**TASK PROMPT**
Return the data below in full, exactly as it stands.

**SOURCE DATA**

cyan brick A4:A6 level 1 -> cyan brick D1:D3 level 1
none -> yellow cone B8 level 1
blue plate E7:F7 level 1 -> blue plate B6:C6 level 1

**EXPECTED ANSWER**
cyan brick A4:A6 level 1 -> cyan brick D1:D3 level 1
none -> yellow cone B8 level 1
blue plate E7:F7 level 1 -> blue plate B6:C6 level 1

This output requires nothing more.